## Start Data section

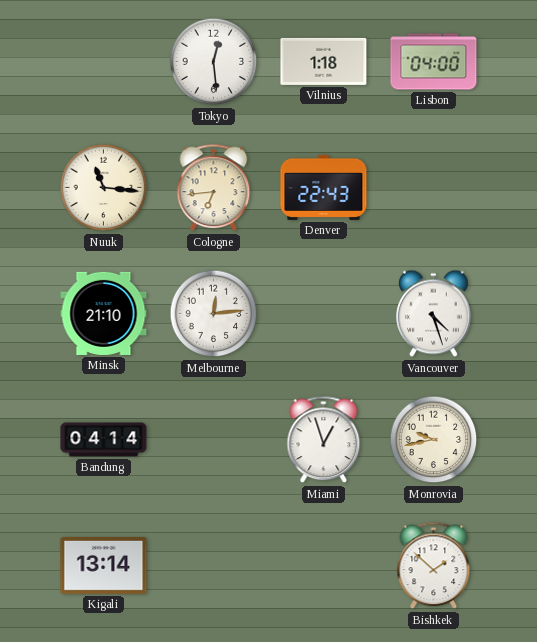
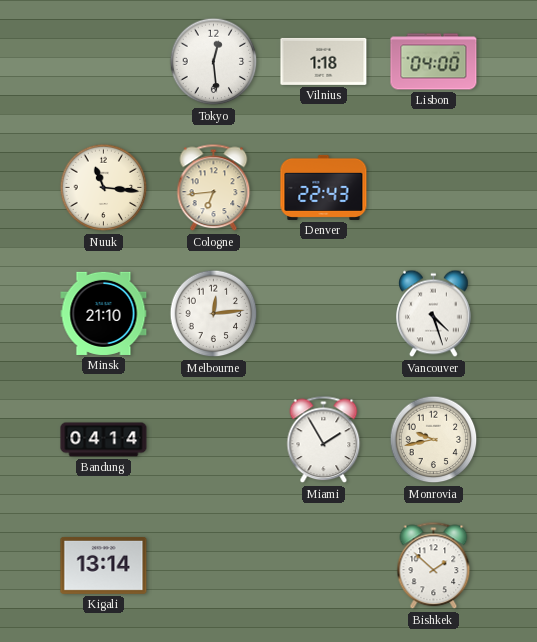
Miami: 12:57 -> 1:55
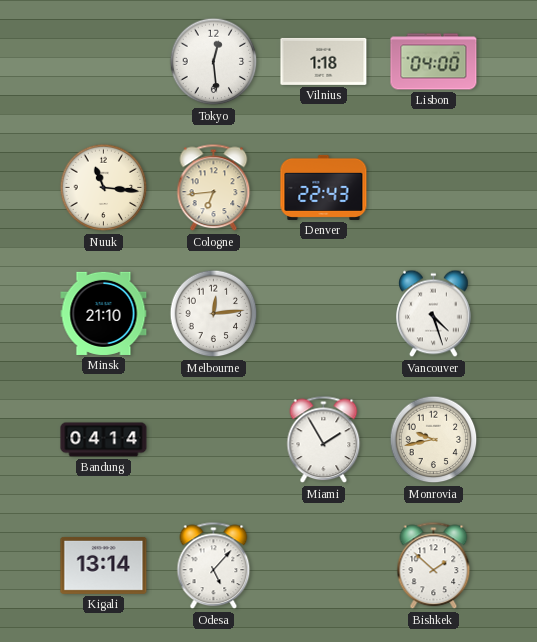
Odesa: none -> 5:07
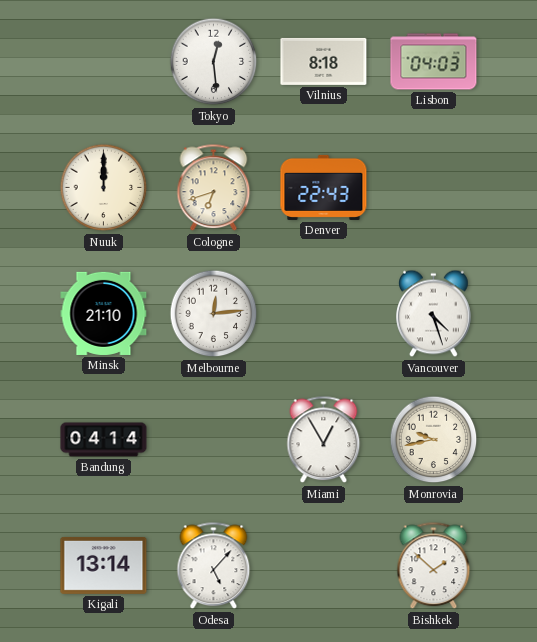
Vilnius: 1:18 -> 8:18
Lisbon: 04:00 -> 04:03
Nuuk: 11:16 -> 12:00
Cologne: 6:44 -> 6:42
Miami: 1:55 -> 12:55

## End Data section

*Instruction:* Copy everything from the row containing "Odesa: none -> 5:07" down to the last row, changing "Lisbon" to "Porto" and leaving everything else as it is. Leave the pictures out.

*Answer to this problem:*
Odesa: none -> 5:07
Vilnius: 1:18 -> 8:18
Porto: 04:00 -> 04:03
Nuuk: 11:16 -> 12:00
Cologne: 6:44 -> 6:42
Miami: 1:55 -> 12:55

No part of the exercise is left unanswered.